-- Opening Marker --
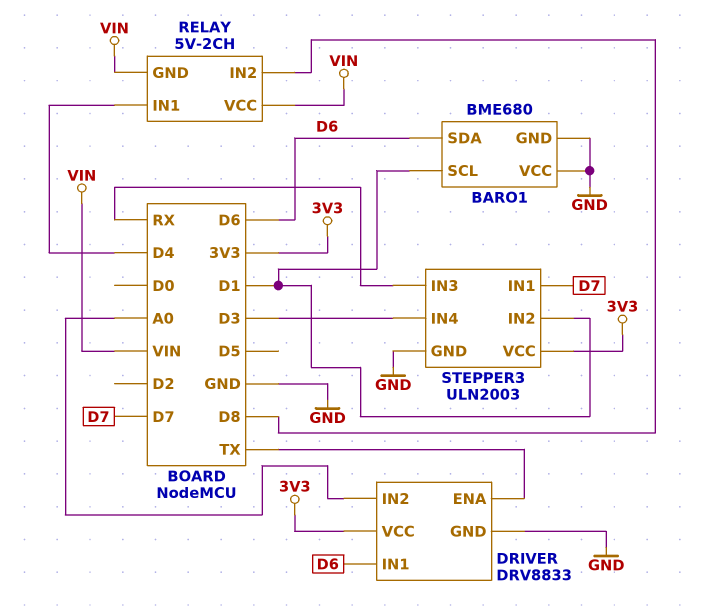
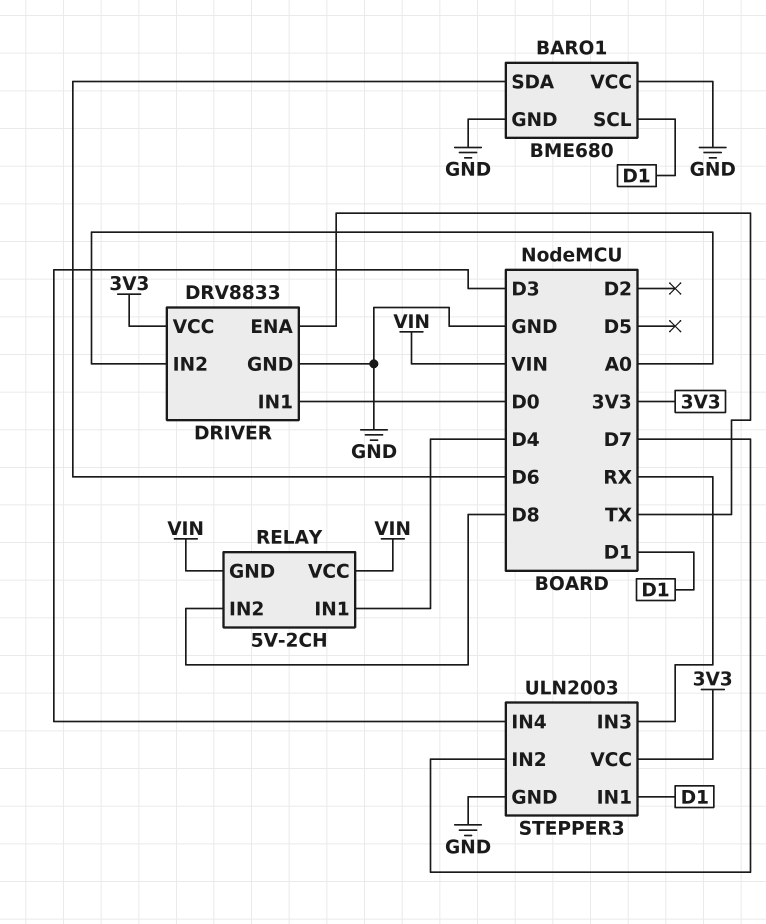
DRIVER pin IN1: D6 -> D0
STEPPER3 pin IN1: D7 -> D1
STEPPER3 pin IN2: D1 -> D7

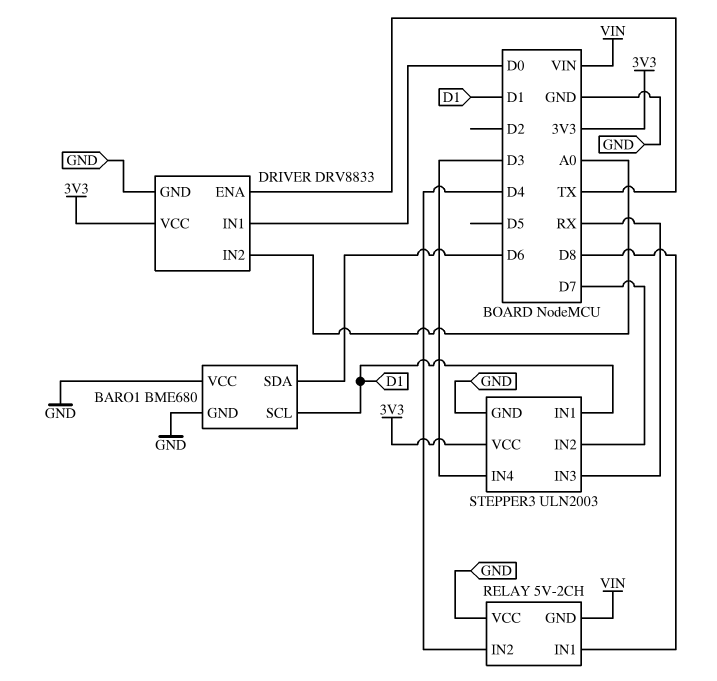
RELAY pin IN1: D4 -> D8
RELAY pin IN2: D8 -> D4
RELAY pin VCC: VIN -> GND

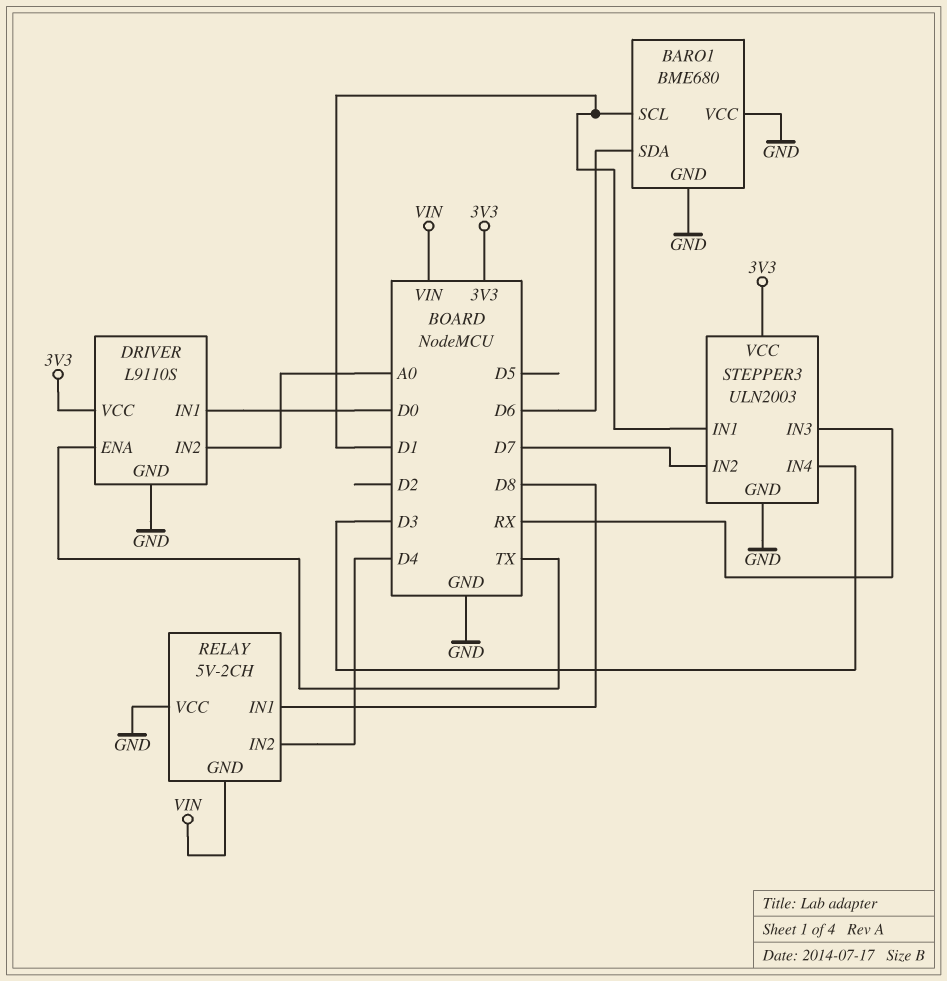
DRIVER: DRV8833 -> L9110S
-- Closing Marker --
▶ Your task:
Would you return the records exactly as written, minus any image?

▶ Written solution:
DRIVER pin IN1: D6 -> D0
STEPPER3 pin IN1: D7 -> D1
STEPPER3 pin IN2: D1 -> D7

RELAY pin IN1: D4 -> D8
RELAY pin IN2: D8 -> D4
RELAY pin VCC: VIN -> GND

DRIVER: DRV8833 -> L9110S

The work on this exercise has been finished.